Exercise prompt
From the data below, return all lines holding the string "VBAT".

Material to process
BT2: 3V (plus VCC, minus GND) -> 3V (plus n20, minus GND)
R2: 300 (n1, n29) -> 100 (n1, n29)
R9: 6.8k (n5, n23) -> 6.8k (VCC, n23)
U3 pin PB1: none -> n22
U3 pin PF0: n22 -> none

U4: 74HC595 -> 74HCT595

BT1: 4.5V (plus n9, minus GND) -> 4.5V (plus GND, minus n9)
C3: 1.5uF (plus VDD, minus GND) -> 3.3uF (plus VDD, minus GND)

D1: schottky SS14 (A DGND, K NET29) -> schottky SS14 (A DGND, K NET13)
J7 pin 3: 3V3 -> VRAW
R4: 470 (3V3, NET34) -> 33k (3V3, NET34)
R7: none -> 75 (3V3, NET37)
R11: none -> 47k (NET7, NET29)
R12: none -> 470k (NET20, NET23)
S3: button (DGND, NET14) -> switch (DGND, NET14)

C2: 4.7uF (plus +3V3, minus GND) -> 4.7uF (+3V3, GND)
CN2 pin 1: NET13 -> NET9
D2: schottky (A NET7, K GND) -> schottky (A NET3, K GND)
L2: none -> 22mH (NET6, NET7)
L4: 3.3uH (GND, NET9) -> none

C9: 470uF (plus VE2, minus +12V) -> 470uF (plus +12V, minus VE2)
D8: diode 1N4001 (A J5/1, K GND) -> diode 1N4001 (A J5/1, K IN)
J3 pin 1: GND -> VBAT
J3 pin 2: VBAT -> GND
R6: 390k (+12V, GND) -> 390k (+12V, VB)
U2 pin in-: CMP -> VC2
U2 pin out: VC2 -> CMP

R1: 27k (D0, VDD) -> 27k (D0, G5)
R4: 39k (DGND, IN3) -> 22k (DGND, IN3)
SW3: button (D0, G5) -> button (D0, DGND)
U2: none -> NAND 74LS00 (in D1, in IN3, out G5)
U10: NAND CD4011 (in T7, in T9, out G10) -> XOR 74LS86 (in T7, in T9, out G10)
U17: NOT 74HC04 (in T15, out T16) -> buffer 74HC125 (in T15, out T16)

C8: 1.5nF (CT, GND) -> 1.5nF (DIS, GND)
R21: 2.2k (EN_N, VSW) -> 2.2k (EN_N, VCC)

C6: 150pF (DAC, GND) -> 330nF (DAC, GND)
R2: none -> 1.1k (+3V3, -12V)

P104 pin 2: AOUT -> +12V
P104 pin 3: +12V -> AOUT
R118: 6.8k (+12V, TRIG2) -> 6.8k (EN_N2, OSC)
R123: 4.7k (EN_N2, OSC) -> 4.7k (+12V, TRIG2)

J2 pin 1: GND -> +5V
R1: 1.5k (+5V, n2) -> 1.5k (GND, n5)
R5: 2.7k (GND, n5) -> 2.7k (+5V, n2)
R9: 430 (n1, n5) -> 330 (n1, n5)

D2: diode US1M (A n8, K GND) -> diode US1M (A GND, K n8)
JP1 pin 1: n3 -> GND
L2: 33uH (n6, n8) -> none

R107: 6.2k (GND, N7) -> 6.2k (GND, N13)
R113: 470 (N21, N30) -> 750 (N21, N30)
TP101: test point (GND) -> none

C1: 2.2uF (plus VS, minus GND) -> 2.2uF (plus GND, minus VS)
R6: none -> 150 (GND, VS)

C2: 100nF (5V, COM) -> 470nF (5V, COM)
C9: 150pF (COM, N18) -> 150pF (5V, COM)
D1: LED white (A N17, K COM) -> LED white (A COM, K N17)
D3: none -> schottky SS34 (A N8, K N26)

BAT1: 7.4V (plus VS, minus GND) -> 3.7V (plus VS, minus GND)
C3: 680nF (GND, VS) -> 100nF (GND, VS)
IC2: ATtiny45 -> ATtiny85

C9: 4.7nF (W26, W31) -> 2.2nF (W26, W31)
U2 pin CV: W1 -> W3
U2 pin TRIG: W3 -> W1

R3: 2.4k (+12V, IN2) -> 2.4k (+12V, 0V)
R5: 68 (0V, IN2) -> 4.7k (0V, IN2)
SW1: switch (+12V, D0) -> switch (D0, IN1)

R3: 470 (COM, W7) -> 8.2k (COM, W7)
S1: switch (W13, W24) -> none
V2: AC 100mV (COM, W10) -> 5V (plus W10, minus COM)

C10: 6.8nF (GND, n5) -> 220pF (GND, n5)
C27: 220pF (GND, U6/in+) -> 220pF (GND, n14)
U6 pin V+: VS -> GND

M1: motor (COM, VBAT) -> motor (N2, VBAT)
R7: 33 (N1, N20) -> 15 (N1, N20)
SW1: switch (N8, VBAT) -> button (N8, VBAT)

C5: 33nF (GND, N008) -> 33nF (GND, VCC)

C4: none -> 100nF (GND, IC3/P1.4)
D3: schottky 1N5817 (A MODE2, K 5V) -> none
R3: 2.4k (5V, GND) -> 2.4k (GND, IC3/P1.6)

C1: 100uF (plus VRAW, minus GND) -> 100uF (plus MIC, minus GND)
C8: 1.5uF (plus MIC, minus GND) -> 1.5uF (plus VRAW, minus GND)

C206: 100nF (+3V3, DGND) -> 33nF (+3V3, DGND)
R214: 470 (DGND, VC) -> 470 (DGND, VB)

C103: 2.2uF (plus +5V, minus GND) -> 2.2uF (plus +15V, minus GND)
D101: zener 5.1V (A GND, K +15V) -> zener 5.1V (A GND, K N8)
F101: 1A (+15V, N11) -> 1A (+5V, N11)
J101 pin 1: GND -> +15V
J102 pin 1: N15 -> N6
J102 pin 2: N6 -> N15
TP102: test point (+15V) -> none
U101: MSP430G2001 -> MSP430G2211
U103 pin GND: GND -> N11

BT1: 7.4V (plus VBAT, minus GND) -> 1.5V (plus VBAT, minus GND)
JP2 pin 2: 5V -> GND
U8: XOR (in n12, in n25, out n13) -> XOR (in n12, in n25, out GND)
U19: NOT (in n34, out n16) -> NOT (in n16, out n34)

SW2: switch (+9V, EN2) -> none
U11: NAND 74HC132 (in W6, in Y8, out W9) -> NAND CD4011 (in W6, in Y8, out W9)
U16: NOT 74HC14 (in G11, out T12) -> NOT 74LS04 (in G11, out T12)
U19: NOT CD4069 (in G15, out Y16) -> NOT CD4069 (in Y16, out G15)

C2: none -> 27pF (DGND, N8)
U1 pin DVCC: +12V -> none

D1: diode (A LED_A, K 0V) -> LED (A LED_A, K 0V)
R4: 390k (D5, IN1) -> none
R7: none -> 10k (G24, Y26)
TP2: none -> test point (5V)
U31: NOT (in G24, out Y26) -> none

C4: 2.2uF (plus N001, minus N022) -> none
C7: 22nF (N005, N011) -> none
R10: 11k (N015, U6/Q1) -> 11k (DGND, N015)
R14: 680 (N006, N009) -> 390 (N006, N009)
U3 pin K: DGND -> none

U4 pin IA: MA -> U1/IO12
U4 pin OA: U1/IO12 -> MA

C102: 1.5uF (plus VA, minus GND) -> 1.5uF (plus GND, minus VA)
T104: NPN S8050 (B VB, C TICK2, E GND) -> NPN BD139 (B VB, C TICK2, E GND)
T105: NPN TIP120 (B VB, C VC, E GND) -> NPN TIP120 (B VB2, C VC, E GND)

Exercise answer
J3 pin 1: GND -> VBAT
J3 pin 2: VBAT -> GND
M1: motor (COM, VBAT) -> motor (N2, VBAT)
SW1: switch (N8, VBAT) -> button (N8, VBAT)
BT1: 7.4V (plus VBAT, minus GND) -> 1.5V (plus VBAT, minus GND)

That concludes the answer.